═══ Material provided ═══

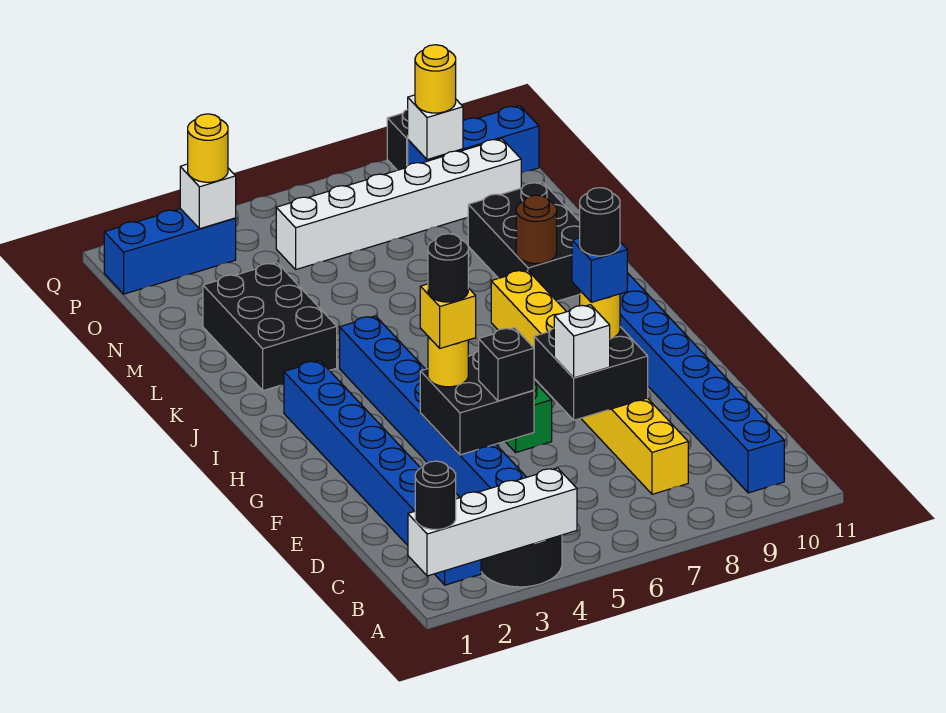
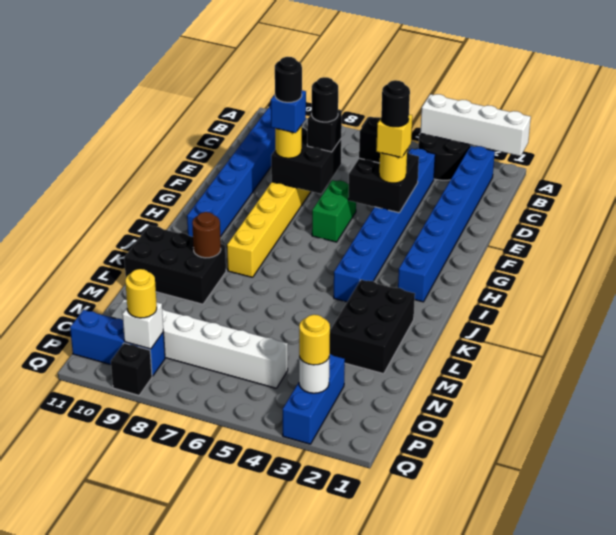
black round brick A1 level 3 -> black round brick E7 level 4
white brick E7 level 3 -> black brick E7 level 3
black brick K9:M10 level 1 -> black brick K9:L11 level 1
blue brick P1:P3 level 1 -> blue brick O3:Q3 level 1
white brick P3 level 2 -> white round brick P3 level 2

═══

(Work order): Provide only the count of lines within the entries above that include the string "round".

(Answer section): 2